▶ **RECORDED INFORMATION**
========================================================================
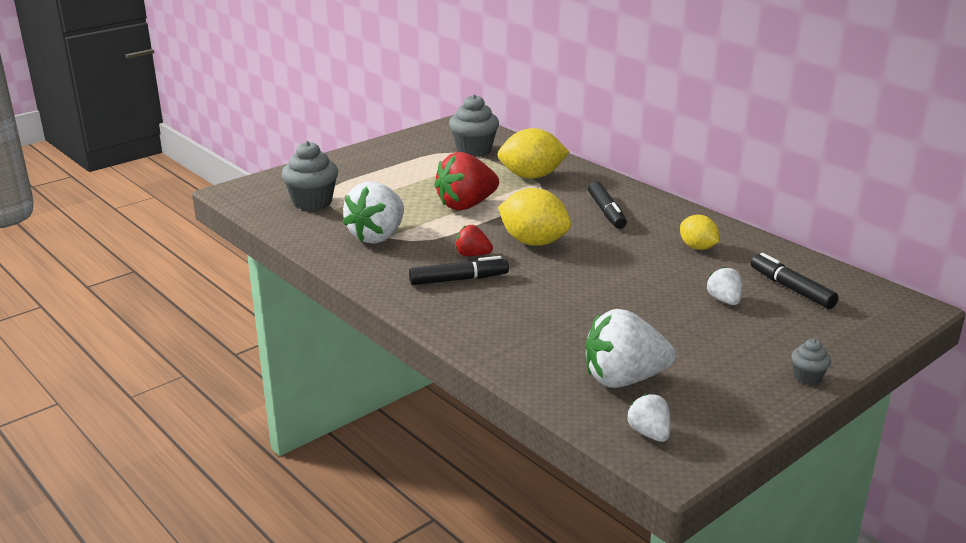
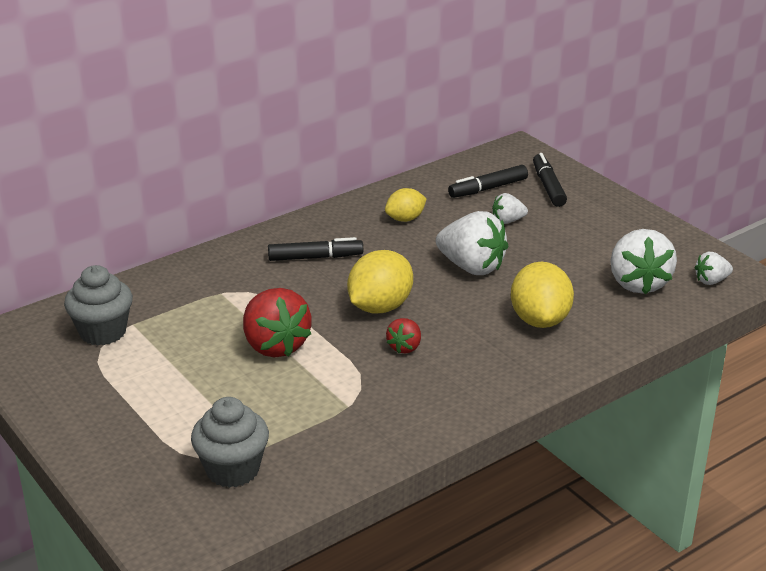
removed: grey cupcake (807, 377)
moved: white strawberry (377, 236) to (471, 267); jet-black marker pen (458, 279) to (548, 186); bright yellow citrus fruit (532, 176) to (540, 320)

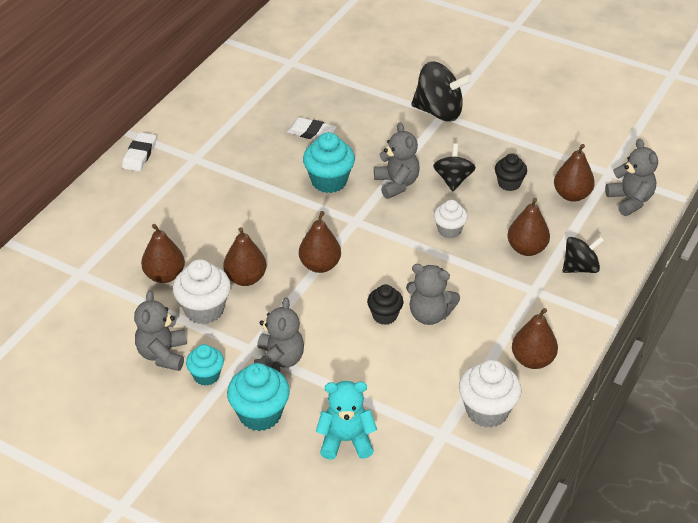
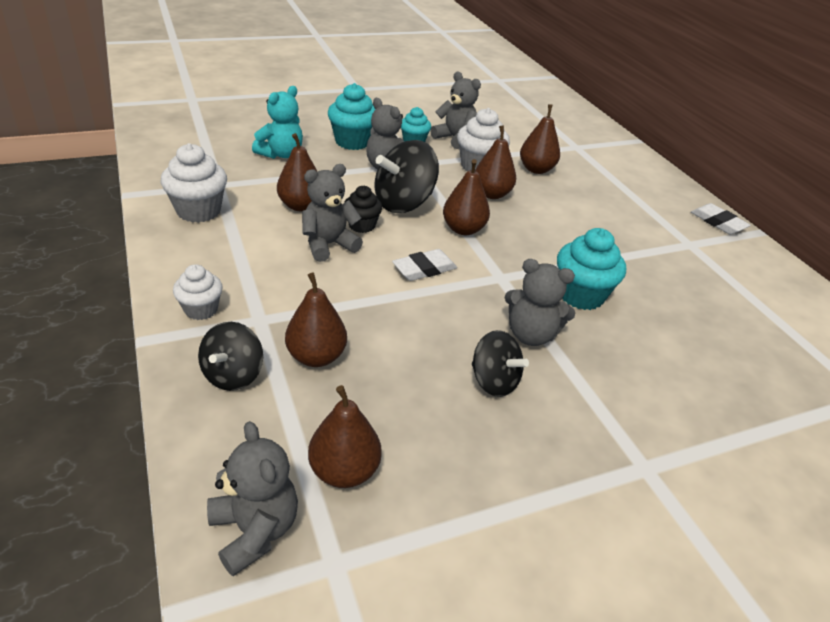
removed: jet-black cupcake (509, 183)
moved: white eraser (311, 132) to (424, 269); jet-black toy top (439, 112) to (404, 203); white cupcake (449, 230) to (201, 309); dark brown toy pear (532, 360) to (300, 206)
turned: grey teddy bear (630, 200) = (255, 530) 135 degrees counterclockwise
========================================================================
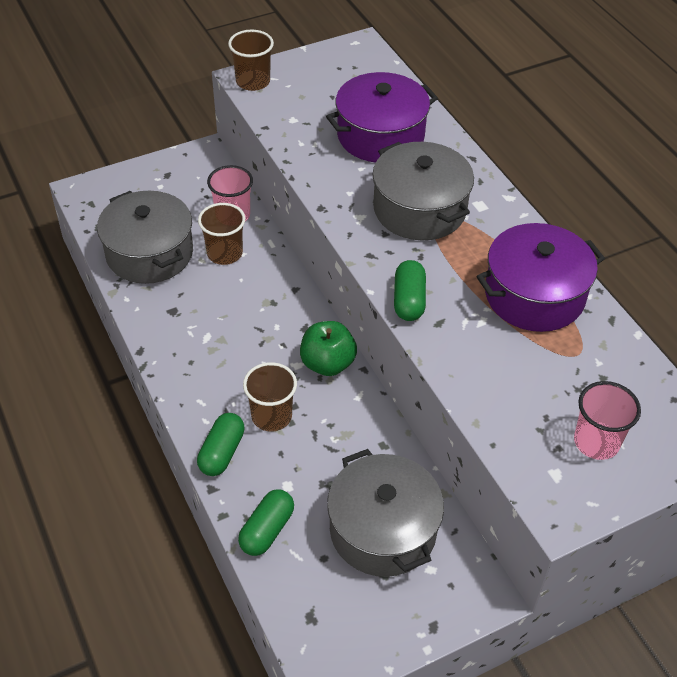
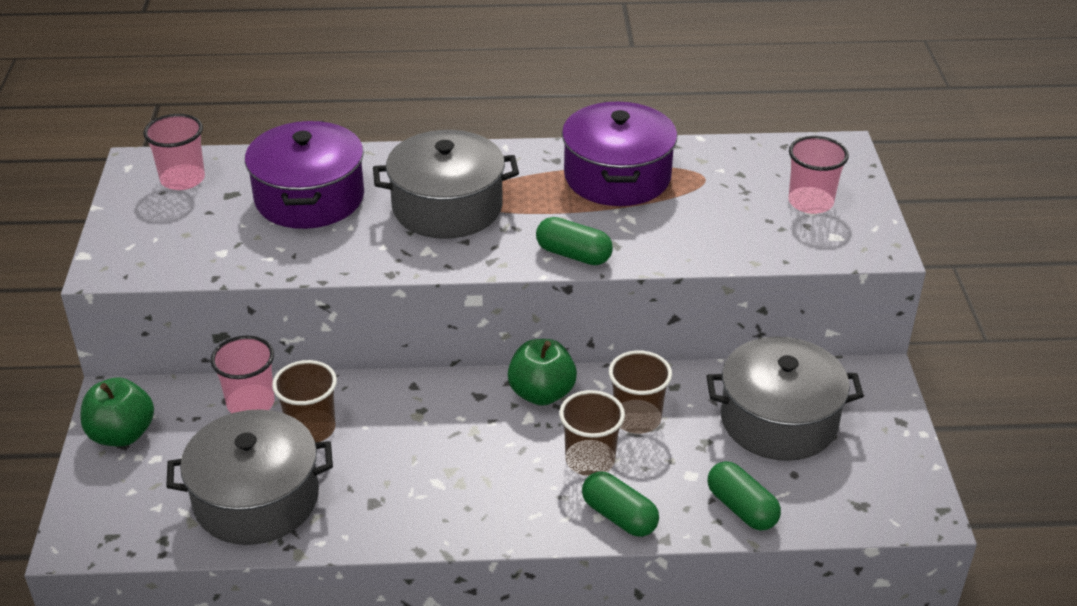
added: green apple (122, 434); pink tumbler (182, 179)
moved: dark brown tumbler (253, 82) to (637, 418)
========================================================================
▶ **WORK INSTRUCTIONS**
Wherever a line in the data above holds "cupcake", copy that line.

▶ **EXERCISE SOLUTION**
removed: grey cupcake (807, 377)
removed: jet-black cupcake (509, 183)
moved: white eraser (311, 132) to (424, 269); jet-black toy top (439, 112) to (404, 203); white cupcake (449, 230) to (201, 309); dark brown toy pear (532, 360) to (300, 206)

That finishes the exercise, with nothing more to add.